[Object change descriptions]
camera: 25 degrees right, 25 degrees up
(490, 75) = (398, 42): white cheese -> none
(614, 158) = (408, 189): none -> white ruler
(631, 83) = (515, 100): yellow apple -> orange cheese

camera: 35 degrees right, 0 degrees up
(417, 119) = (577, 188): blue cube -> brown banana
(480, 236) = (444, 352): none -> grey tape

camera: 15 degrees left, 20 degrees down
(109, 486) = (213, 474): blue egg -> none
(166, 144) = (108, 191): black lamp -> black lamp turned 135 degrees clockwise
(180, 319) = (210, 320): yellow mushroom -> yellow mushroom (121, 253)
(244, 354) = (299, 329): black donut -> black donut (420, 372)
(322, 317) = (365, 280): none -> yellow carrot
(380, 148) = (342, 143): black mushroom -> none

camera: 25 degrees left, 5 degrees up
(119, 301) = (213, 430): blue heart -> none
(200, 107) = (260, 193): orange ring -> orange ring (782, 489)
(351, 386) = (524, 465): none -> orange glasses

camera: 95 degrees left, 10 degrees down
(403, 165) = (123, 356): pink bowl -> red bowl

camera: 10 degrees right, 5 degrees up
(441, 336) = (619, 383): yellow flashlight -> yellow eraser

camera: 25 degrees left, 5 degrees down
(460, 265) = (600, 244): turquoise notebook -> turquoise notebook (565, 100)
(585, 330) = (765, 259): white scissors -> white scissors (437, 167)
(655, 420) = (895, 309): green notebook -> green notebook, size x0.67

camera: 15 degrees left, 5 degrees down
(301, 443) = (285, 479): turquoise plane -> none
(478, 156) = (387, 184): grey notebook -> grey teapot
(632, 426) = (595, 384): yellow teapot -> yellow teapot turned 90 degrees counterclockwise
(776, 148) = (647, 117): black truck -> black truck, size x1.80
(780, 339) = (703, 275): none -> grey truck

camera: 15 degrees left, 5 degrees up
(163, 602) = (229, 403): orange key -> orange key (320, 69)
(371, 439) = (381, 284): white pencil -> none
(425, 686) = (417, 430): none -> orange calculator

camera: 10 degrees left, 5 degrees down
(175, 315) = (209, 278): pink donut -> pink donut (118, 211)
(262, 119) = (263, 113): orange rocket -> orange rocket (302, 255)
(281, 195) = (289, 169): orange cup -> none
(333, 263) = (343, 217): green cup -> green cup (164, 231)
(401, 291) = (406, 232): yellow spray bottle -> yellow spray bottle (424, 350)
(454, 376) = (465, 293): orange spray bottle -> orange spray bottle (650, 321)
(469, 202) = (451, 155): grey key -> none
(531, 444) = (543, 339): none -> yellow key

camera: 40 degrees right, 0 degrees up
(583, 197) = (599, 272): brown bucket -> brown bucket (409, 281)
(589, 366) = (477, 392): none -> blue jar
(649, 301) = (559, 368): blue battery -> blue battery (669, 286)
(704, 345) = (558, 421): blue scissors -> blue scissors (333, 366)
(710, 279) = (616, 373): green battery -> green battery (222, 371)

What needs to be done | Copy out the full set of entries without altering anything.

Output of the exercise |
camera: 25 degrees right, 25 degrees up
(490, 75) = (398, 42): white cheese -> none
(614, 158) = (408, 189): none -> white ruler
(631, 83) = (515, 100): yellow apple -> orange cheese

camera: 35 degrees right, 0 degrees up
(417, 119) = (577, 188): blue cube -> brown banana
(480, 236) = (444, 352): none -> grey tape

camera: 15 degrees left, 20 degrees down
(109, 486) = (213, 474): blue egg -> none
(166, 144) = (108, 191): black lamp -> black lamp turned 135 degrees clockwise
(180, 319) = (210, 320): yellow mushroom -> yellow mushroom (121, 253)
(244, 354) = (299, 329): black donut -> black donut (420, 372)
(322, 317) = (365, 280): none -> yellow carrot
(380, 148) = (342, 143): black mushroom -> none

camera: 25 degrees left, 5 degrees up
(119, 301) = (213, 430): blue heart -> none
(200, 107) = (260, 193): orange ring -> orange ring (782, 489)
(351, 386) = (524, 465): none -> orange glasses

camera: 95 degrees left, 10 degrees down
(403, 165) = (123, 356): pink bowl -> red bowl

camera: 10 degrees right, 5 degrees up
(441, 336) = (619, 383): yellow flashlight -> yellow eraser

camera: 25 degrees left, 5 degrees down
(460, 265) = (600, 244): turquoise notebook -> turquoise notebook (565, 100)
(585, 330) = (765, 259): white scissors -> white scissors (437, 167)
(655, 420) = (895, 309): green notebook -> green notebook, size x0.67

camera: 15 degrees left, 5 degrees down
(301, 443) = (285, 479): turquoise plane -> none
(478, 156) = (387, 184): grey notebook -> grey teapot
(632, 426) = (595, 384): yellow teapot -> yellow teapot turned 90 degrees counterclockwise
(776, 148) = (647, 117): black truck -> black truck, size x1.80
(780, 339) = (703, 275): none -> grey truck

camera: 15 degrees left, 5 degrees up
(163, 602) = (229, 403): orange key -> orange key (320, 69)
(371, 439) = (381, 284): white pencil -> none
(425, 686) = (417, 430): none -> orange calculator

camera: 10 degrees left, 5 degrees down
(175, 315) = (209, 278): pink donut -> pink donut (118, 211)
(262, 119) = (263, 113): orange rocket -> orange rocket (302, 255)
(281, 195) = (289, 169): orange cup -> none
(333, 263) = (343, 217): green cup -> green cup (164, 231)
(401, 291) = (406, 232): yellow spray bottle -> yellow spray bottle (424, 350)
(454, 376) = (465, 293): orange spray bottle -> orange spray bottle (650, 321)
(469, 202) = (451, 155): grey key -> none
(531, 444) = (543, 339): none -> yellow key

camera: 40 degrees right, 0 degrees up
(583, 197) = (599, 272): brown bucket -> brown bucket (409, 281)
(589, 366) = (477, 392): none -> blue jar
(649, 301) = (559, 368): blue battery -> blue battery (669, 286)
(704, 345) = (558, 421): blue scissors -> blue scissors (333, 366)
(710, 279) = (616, 373): green battery -> green battery (222, 371)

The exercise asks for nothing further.